** DATA IN THIS EXERCISE follows **
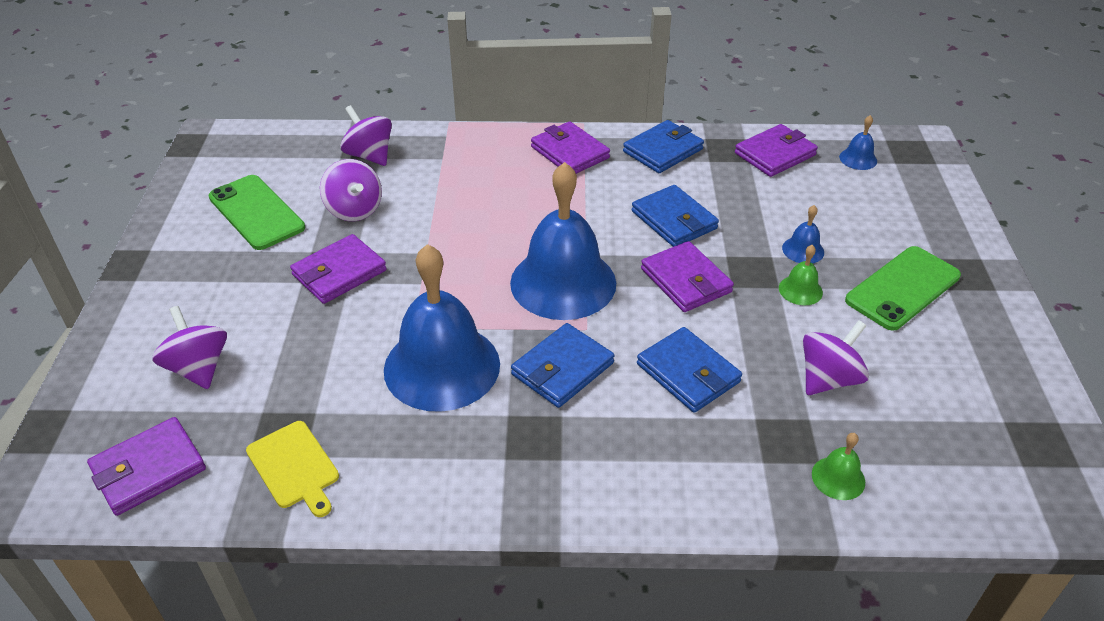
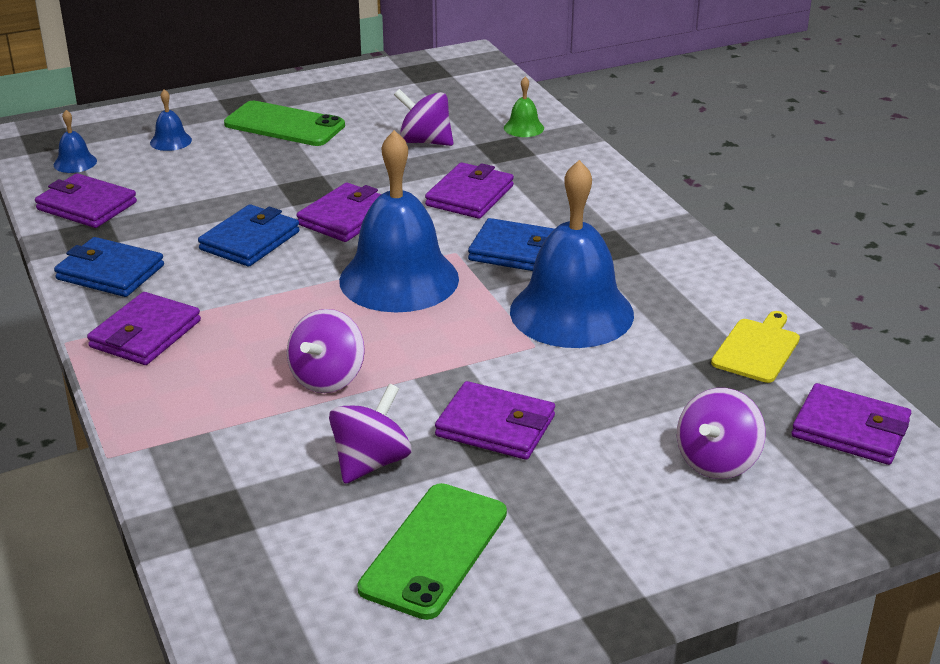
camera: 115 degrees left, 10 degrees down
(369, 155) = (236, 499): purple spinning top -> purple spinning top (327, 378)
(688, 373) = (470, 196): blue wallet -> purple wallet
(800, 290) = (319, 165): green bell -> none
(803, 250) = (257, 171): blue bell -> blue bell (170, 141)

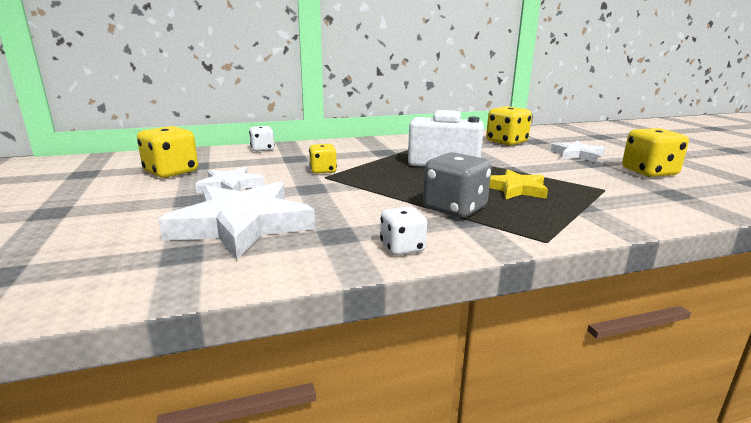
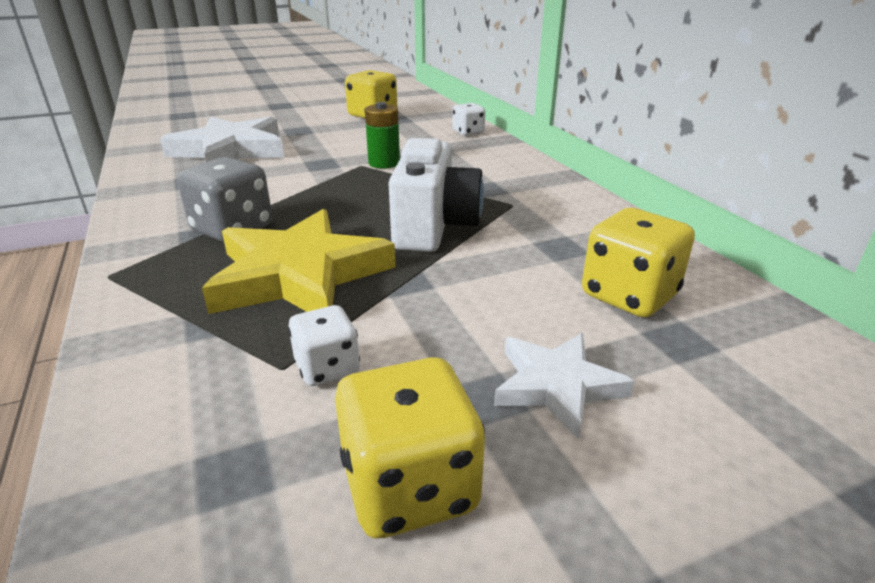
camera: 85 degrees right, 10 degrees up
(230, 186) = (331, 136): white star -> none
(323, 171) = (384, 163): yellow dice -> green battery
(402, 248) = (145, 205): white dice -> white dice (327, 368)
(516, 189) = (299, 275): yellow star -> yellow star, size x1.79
** End of DATA IN THIS EXERCISE **
**WORK INSTRUCTIONS**.
Go through the listing above, count the lines that contain "purple", and state that number alone.

**RESPONSE**.
2